[Start of section]
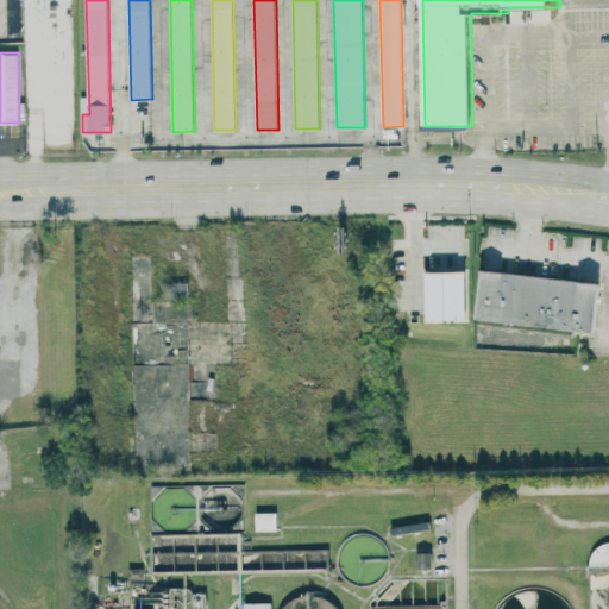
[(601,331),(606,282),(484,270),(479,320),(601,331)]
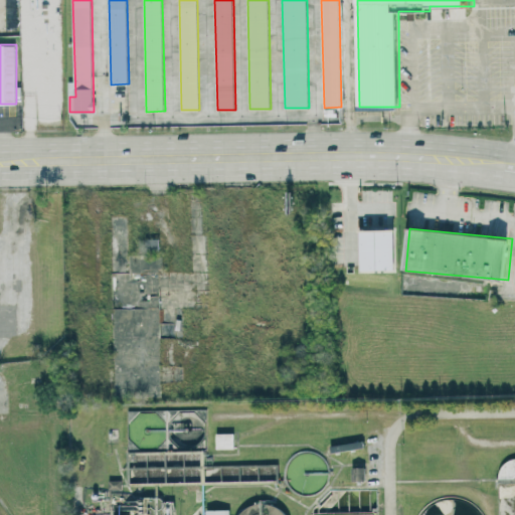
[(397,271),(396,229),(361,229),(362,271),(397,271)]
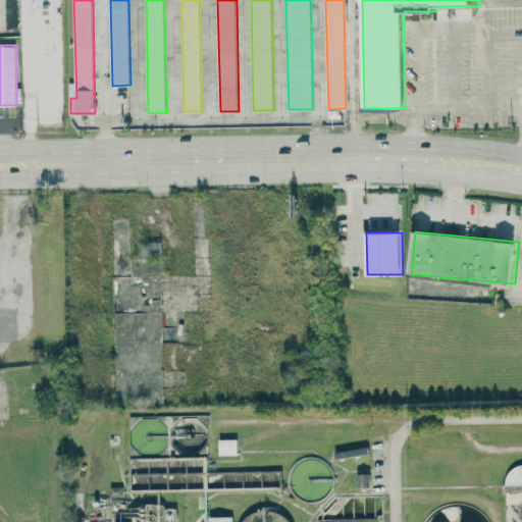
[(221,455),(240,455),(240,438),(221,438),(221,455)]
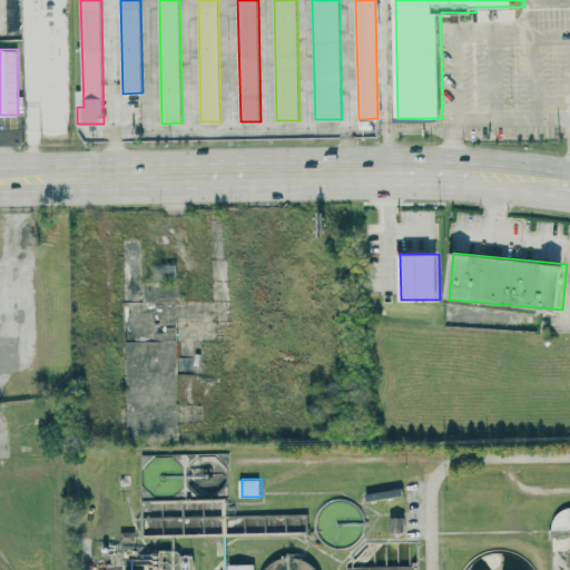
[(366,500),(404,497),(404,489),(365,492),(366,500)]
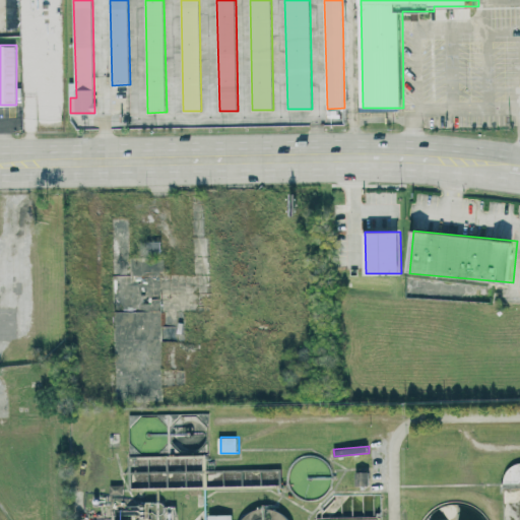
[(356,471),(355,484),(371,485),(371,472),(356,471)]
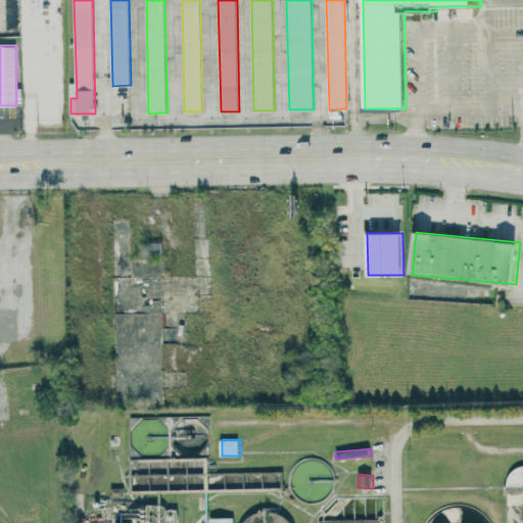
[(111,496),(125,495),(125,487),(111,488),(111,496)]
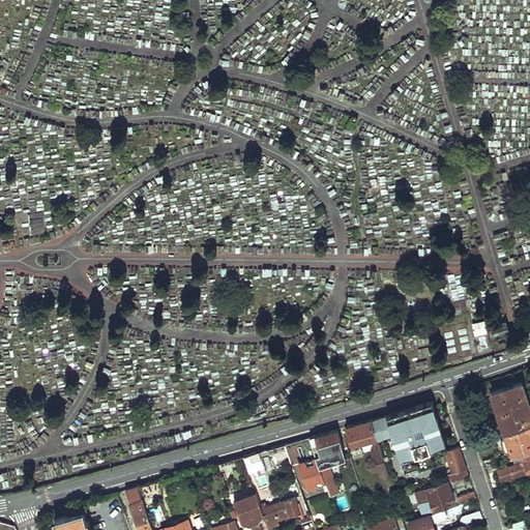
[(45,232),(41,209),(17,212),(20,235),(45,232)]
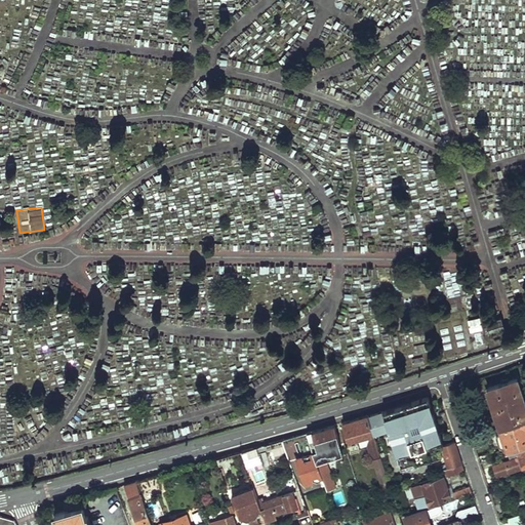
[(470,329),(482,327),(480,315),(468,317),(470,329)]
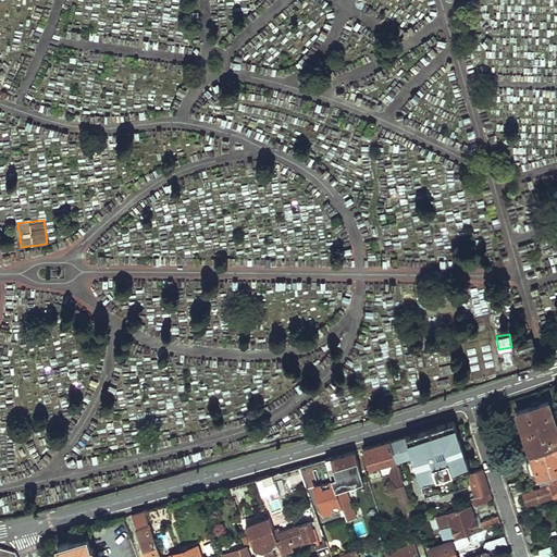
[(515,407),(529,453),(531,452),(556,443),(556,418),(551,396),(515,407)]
[End of section]
### Work instructions
Nothing but the pictures should be left out when the listing is repeated exactly.

### Exercise result
[(601,331),(606,282),(484,270),(479,320),(601,331)]
[(397,271),(396,229),(361,229),(362,271),(397,271)]
[(221,455),(240,455),(240,438),(221,438),(221,455)]
[(366,500),(404,497),(404,489),(365,492),(366,500)]
[(356,471),(355,484),(371,485),(371,472),(356,471)]
[(111,496),(125,495),(125,487),(111,488),(111,496)]
[(45,232),(41,209),(17,212),(20,235),(45,232)]
[(470,329),(482,327),(480,315),(468,317),(470,329)]
[(515,407),(529,453),(531,452),(556,443),(556,418),(551,396),(515,407)]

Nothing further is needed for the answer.